____ Information

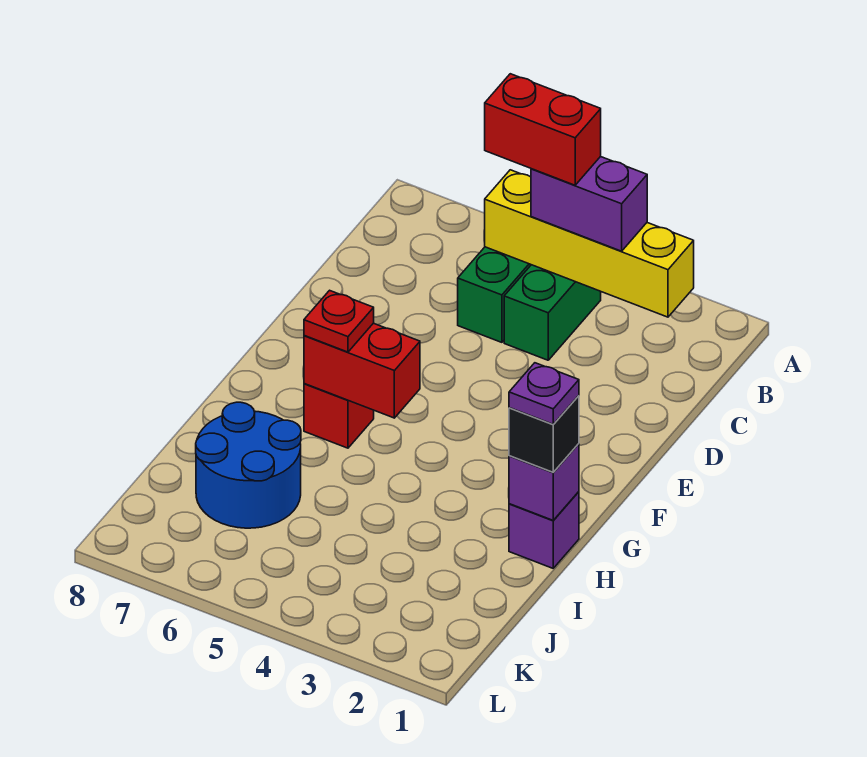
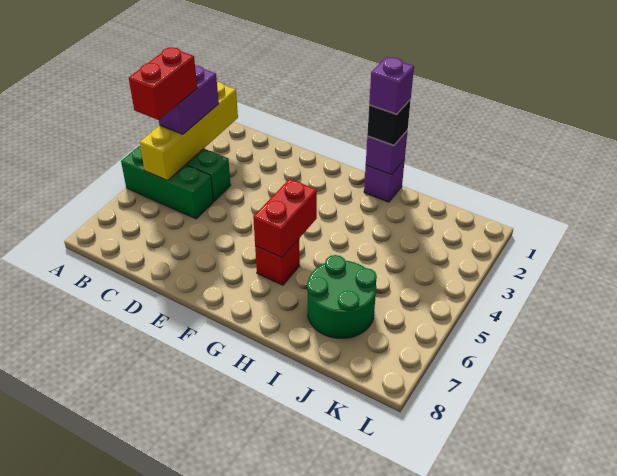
red plate G6 level 3 -> none
purple plate H1 level 4 -> purple brick H1 level 4
blue round brick I6:J7 level 1 -> green round brick I6:J7 level 1

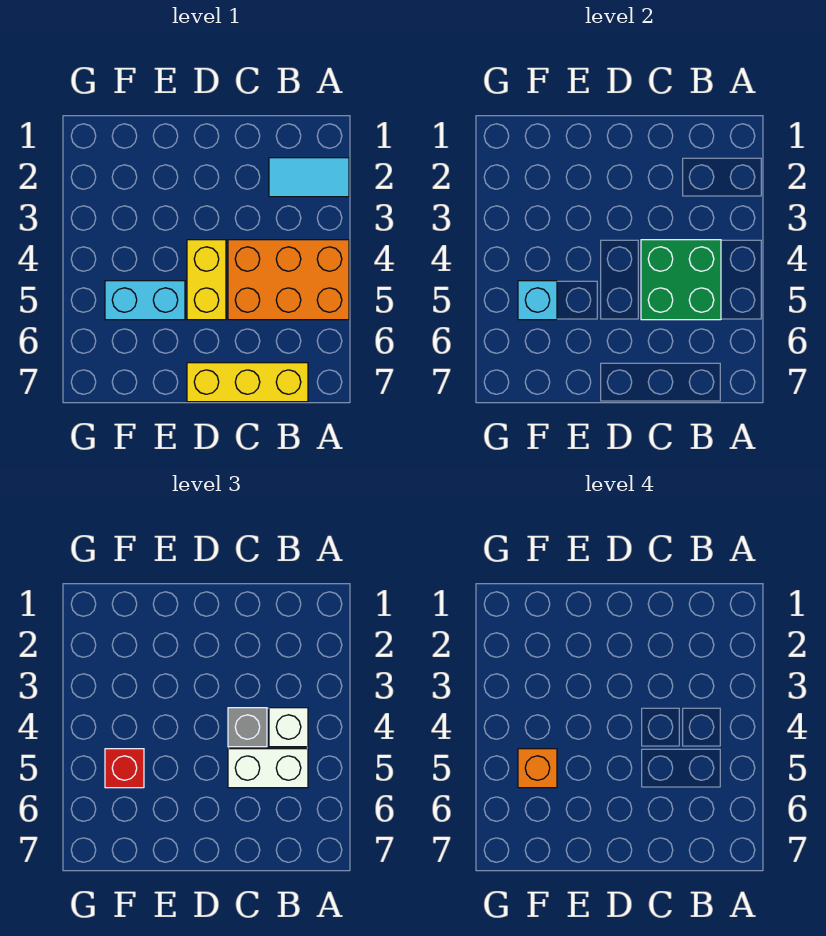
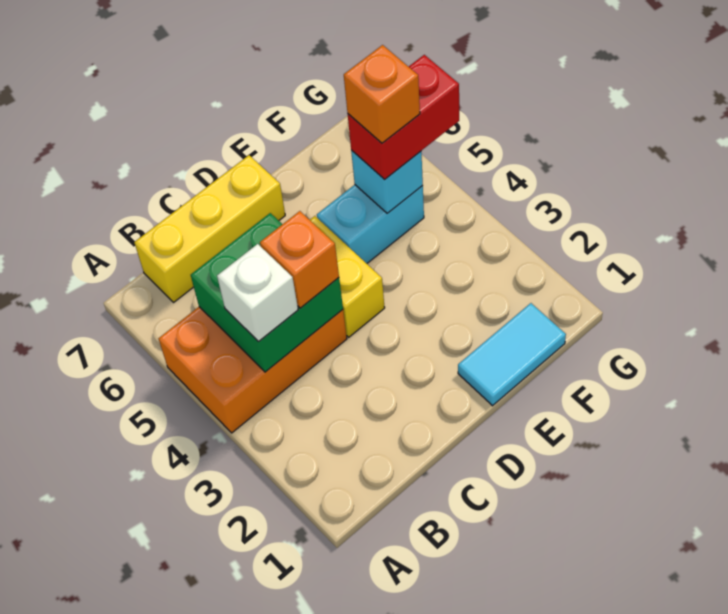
cyan tile A2:B2 level 1 -> cyan tile E1:F1 level 1
white brick B5:C5 level 3 -> none
grey brick C4 level 3 -> orange brick C4 level 3
red brick F5 level 3 -> red brick F5:G5 level 3

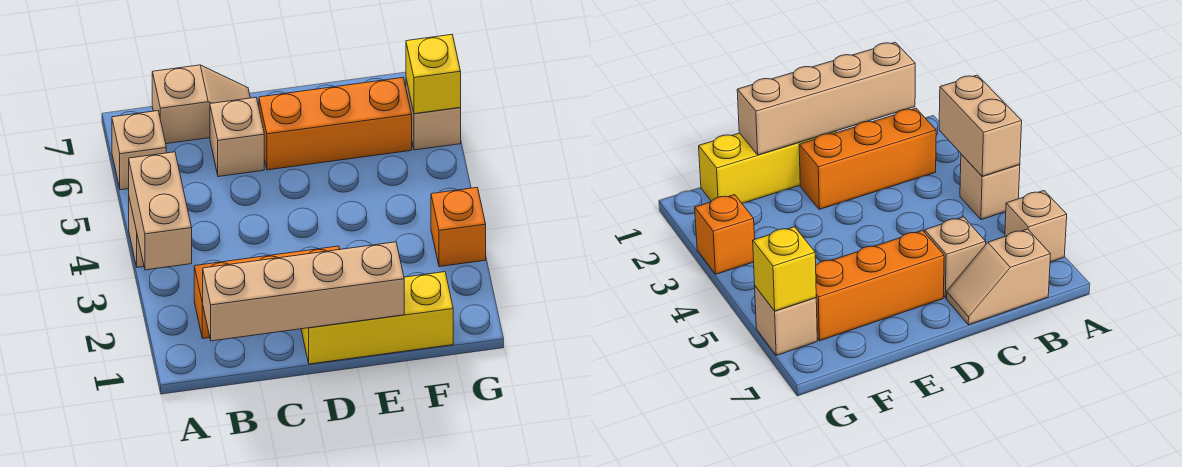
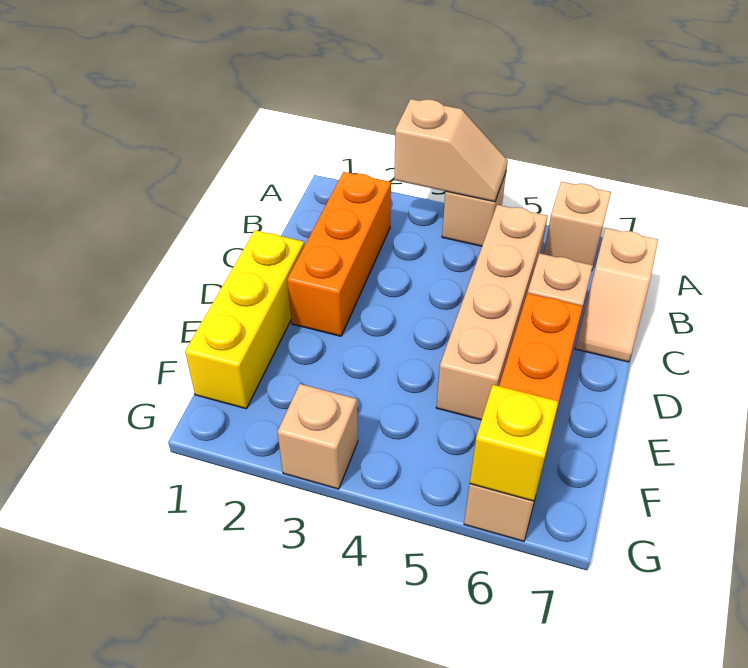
tan brick A3:A4 level 2 -> tan slope A3:A4 level 2 top 3
tan brick B1:E1 level 2 -> tan brick B5:E5 level 1
orange brick G3 level 1 -> tan brick G3 level 1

________

Brief:
Using the data above, work out how many lines include the word "brick" and give only that number.

Solution for this exercise:
8